● **Task objective**: Write out the records once more, exactly, and keep any image out.

Records from a dataset

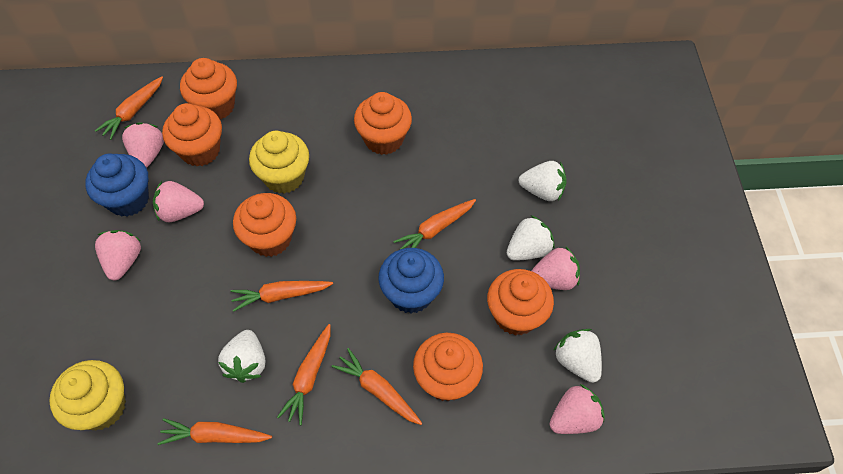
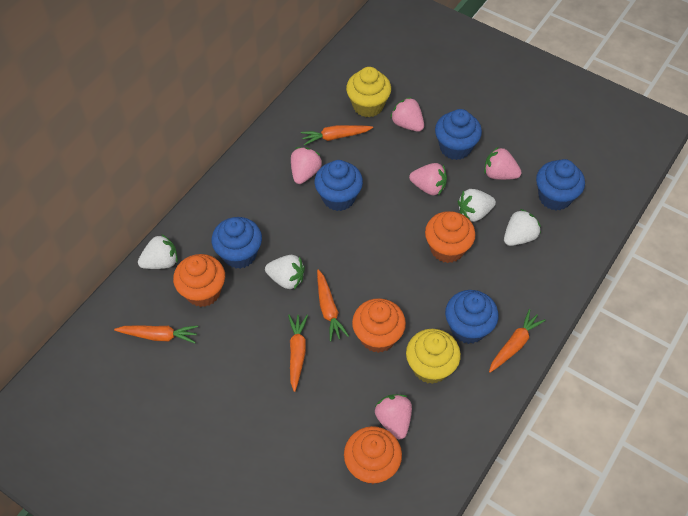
blue cupcake: 2 -> 5
orange carrot: 6 -> 5
orange cupcake: 6 -> 4

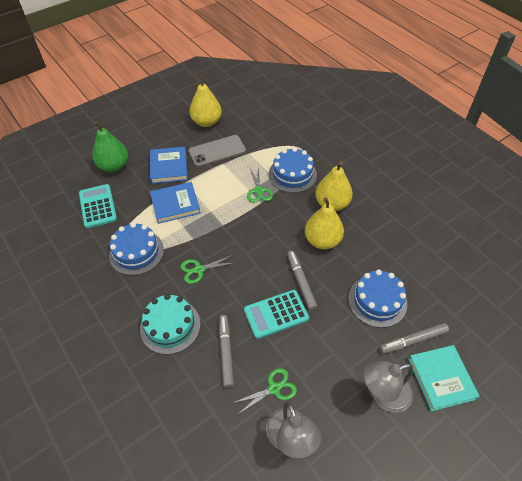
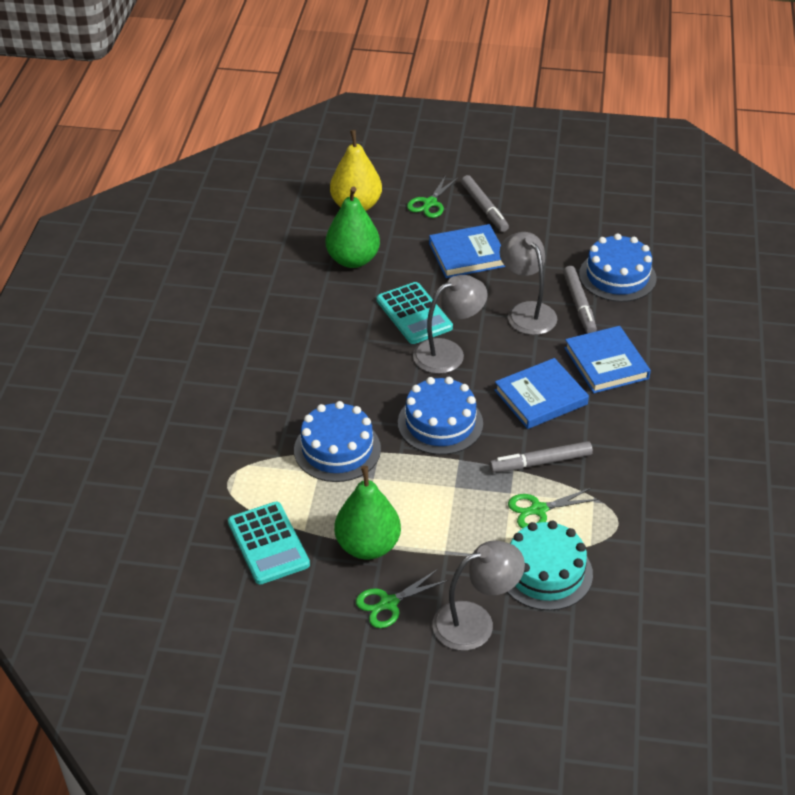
blue book: 2 -> 3
green pear: 1 -> 2
grey lamp: 2 -> 3
grey phone: 1 -> 0
turquoise book: 1 -> 0
yellow pear: 3 -> 1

● **Reply**:
blue cupcake: 2 -> 5
orange carrot: 6 -> 5
orange cupcake: 6 -> 4

blue book: 2 -> 3
green pear: 1 -> 2
grey lamp: 2 -> 3
grey phone: 1 -> 0
turquoise book: 1 -> 0
yellow pear: 3 -> 1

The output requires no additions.